> [Task requirements] Copy the data from the line with "Question: Does light brown" up to and including the line with "Locate an element", keeping every line unchanged.

> [Input for this task]
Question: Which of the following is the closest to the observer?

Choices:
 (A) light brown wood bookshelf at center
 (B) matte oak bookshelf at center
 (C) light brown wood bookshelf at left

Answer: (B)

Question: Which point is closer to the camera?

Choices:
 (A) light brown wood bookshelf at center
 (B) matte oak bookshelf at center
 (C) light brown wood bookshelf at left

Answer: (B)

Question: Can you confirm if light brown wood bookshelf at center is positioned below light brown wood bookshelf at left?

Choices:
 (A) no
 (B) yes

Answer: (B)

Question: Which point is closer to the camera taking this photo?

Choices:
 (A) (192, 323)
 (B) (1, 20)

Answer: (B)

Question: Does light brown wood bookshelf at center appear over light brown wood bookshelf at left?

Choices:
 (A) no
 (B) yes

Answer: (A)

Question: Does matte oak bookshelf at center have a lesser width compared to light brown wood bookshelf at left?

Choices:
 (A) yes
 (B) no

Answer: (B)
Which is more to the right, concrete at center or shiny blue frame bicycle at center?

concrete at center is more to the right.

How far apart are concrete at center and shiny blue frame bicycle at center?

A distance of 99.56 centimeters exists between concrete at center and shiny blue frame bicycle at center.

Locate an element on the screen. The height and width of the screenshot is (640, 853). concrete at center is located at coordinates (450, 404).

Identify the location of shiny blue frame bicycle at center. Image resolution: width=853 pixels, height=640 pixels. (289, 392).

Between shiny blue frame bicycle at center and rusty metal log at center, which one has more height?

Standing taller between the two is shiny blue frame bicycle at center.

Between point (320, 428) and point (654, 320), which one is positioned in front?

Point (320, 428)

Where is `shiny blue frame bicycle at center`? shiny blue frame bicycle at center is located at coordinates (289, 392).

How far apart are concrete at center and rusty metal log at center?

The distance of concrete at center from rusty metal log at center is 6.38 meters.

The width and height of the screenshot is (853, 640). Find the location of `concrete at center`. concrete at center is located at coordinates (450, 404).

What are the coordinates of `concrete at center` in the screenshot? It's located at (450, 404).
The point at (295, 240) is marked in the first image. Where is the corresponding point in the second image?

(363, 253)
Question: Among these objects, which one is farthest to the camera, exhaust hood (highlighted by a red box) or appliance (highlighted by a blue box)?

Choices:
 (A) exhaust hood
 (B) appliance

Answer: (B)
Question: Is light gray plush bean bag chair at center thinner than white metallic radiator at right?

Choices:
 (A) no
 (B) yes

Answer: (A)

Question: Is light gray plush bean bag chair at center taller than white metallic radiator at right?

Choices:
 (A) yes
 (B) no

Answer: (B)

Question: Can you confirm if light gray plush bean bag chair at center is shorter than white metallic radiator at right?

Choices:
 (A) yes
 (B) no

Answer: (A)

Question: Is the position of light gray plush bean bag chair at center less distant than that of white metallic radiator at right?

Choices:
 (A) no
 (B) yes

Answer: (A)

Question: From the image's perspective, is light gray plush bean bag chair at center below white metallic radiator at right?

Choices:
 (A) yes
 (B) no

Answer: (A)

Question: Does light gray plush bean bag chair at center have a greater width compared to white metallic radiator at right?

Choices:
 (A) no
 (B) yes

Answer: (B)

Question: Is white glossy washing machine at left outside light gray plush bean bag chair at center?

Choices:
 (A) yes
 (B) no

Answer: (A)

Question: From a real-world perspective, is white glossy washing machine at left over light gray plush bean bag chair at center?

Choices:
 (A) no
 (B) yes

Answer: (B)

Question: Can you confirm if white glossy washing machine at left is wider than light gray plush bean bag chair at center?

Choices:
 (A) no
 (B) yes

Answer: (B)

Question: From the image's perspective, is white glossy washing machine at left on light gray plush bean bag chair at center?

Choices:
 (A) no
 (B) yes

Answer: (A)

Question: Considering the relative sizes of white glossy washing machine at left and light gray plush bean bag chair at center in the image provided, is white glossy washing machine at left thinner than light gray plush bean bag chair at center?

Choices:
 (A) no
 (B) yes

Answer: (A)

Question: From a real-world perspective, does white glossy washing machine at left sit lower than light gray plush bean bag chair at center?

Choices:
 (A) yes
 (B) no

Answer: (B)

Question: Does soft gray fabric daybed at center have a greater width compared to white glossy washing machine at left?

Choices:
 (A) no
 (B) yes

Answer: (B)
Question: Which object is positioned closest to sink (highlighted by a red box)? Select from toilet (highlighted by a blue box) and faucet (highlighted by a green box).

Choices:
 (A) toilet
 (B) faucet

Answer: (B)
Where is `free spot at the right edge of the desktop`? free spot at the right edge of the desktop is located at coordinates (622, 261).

> [Expected answer]
Question: Does light brown wood bookshelf at center appear over light brown wood bookshelf at left?

Choices:
 (A) no
 (B) yes

Answer: (A)

Question: Does matte oak bookshelf at center have a lesser width compared to light brown wood bookshelf at left?

Choices:
 (A) yes
 (B) no

Answer: (B)
Which is more to the right, concrete at center or shiny blue frame bicycle at center?

concrete at center is more to the right.

How far apart are concrete at center and shiny blue frame bicycle at center?

A distance of 99.56 centimeters exists between concrete at center and shiny blue frame bicycle at center.

Locate an element on the screen. The height and width of the screenshot is (640, 853). concrete at center is located at coordinates (450, 404).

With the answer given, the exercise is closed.